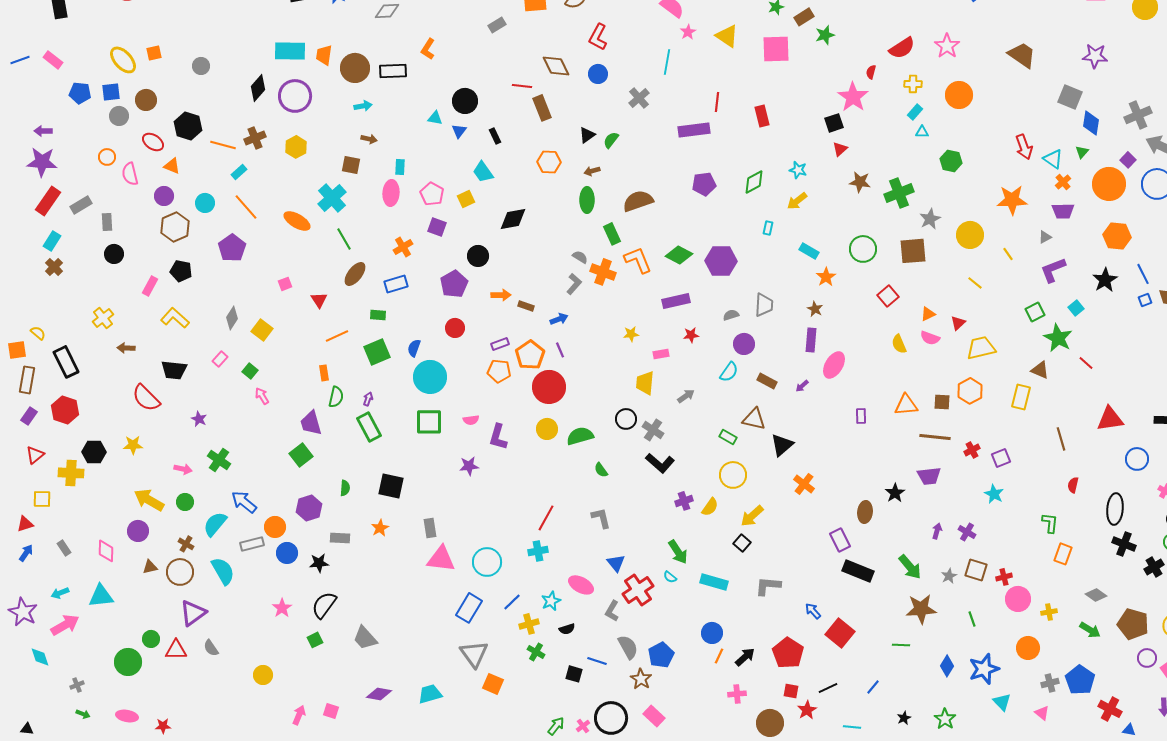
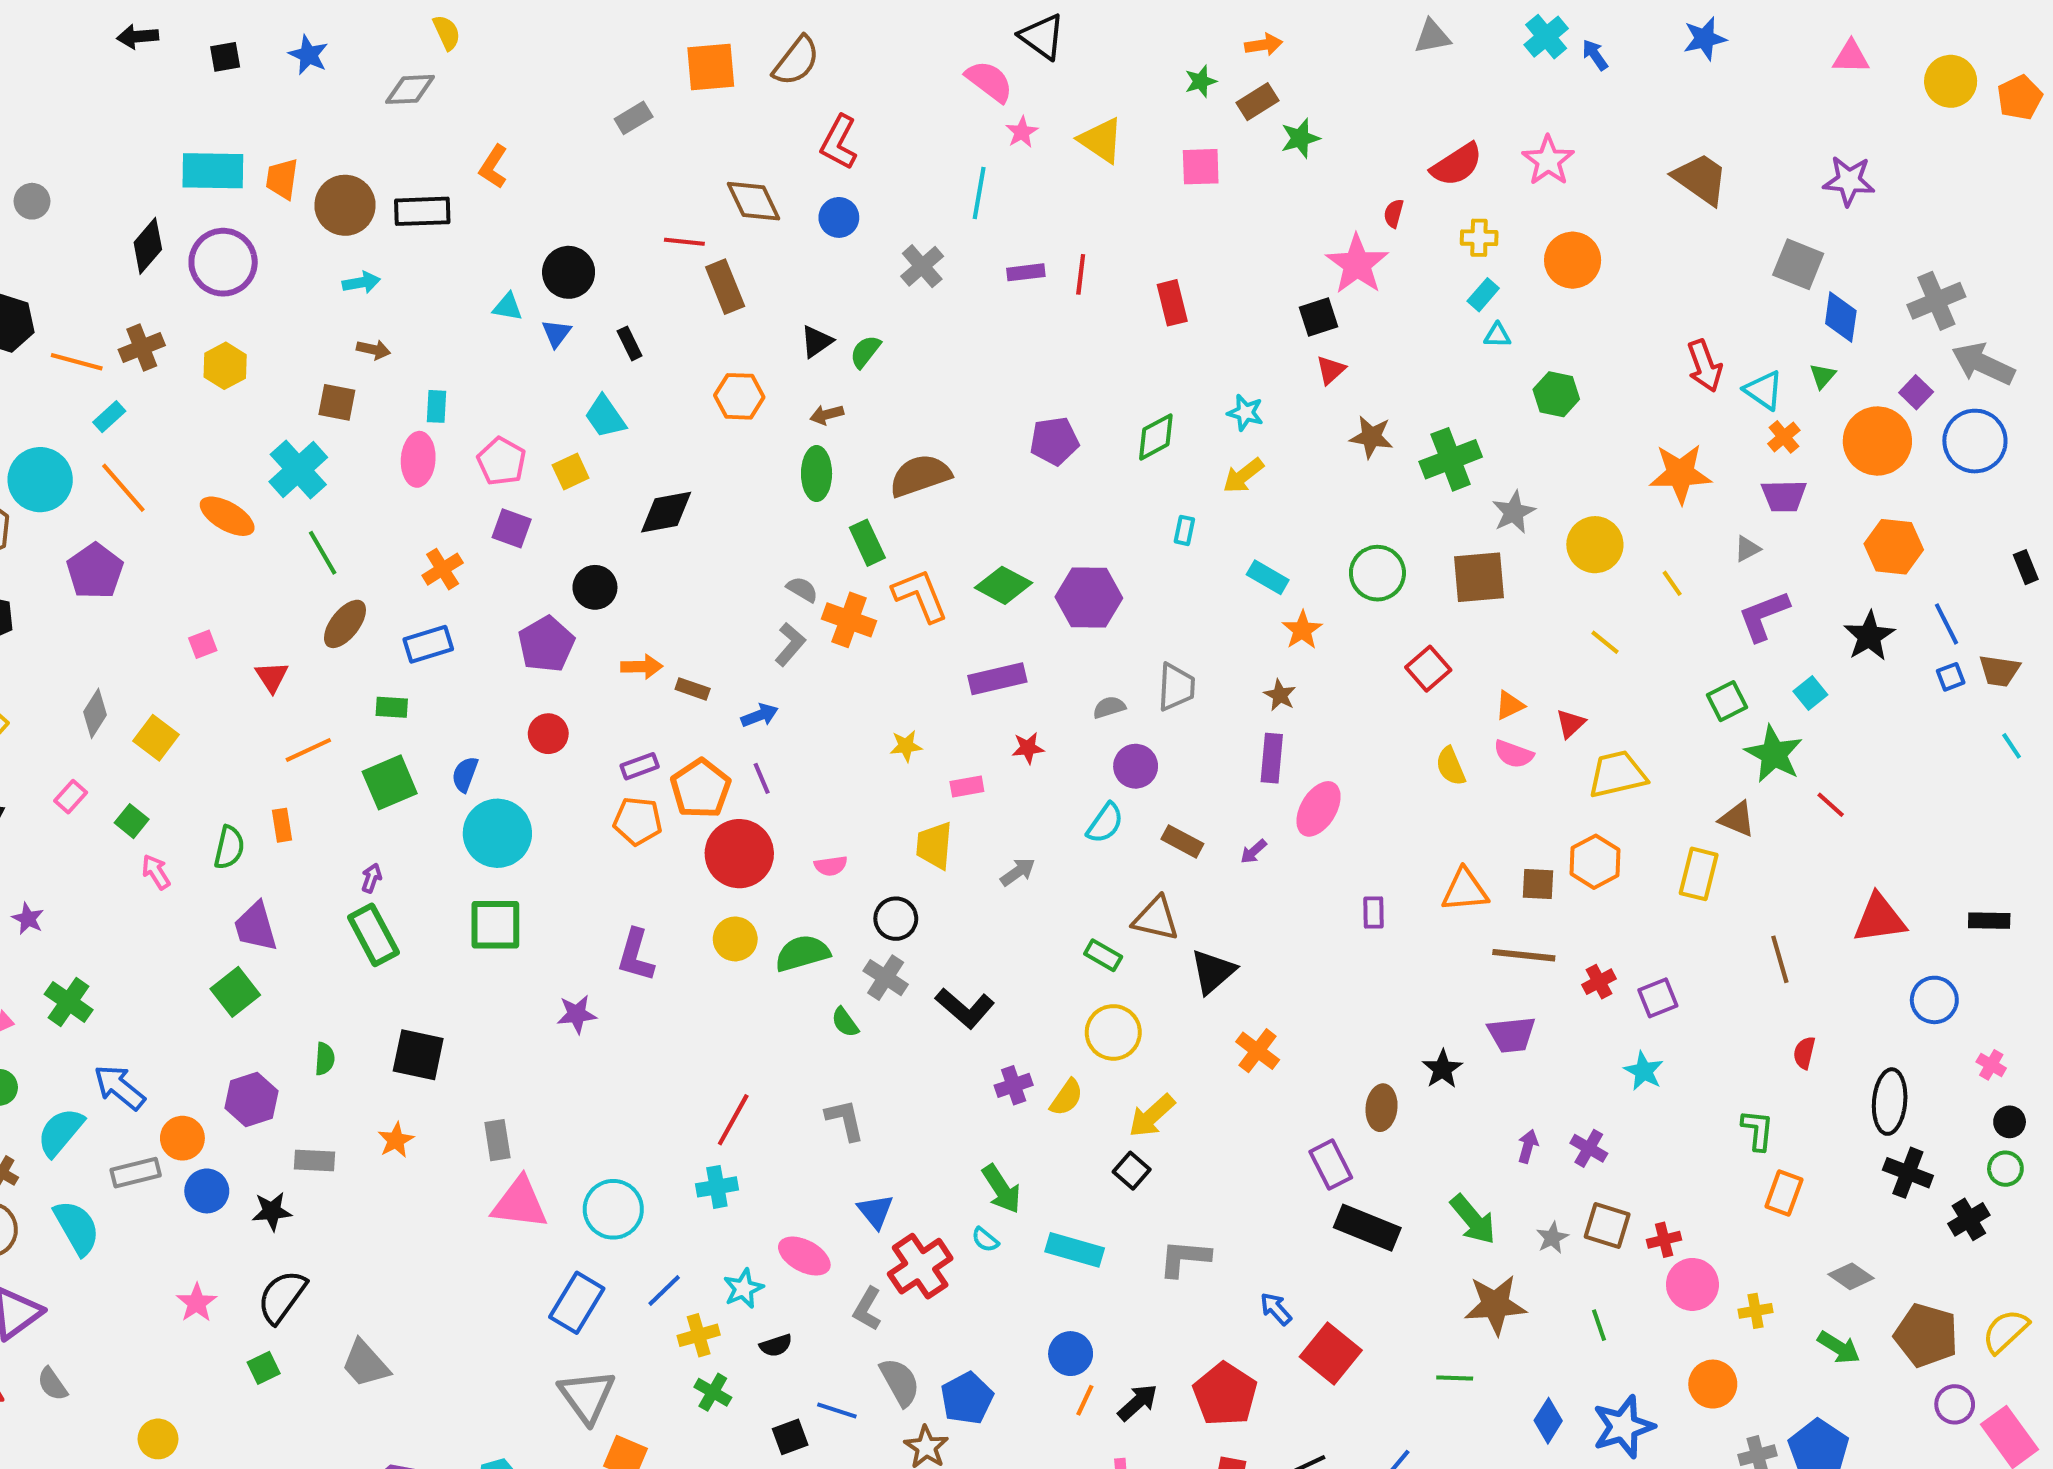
pink square: (776, 49) -> (1201, 167), size x0.7
purple rectangle: (694, 130) -> (1026, 272), moved, size x0.6
cyan circle: (205, 203) -> (40, 480), size x1.6
green semicircle: (336, 397) -> (229, 848), moved
pink semicircle: (471, 420) -> (831, 866), moved
gray cross: (653, 430) -> (886, 978), moved
black square: (574, 674) -> (790, 1437), turned -36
--------
→ What to work on
Give back the full listing word for word, with the pictures left out.

→ Written answer
pink square: (776, 49) -> (1201, 167), size x0.7
purple rectangle: (694, 130) -> (1026, 272), moved, size x0.6
cyan circle: (205, 203) -> (40, 480), size x1.6
green semicircle: (336, 397) -> (229, 848), moved
pink semicircle: (471, 420) -> (831, 866), moved
gray cross: (653, 430) -> (886, 978), moved
black square: (574, 674) -> (790, 1437), turned -36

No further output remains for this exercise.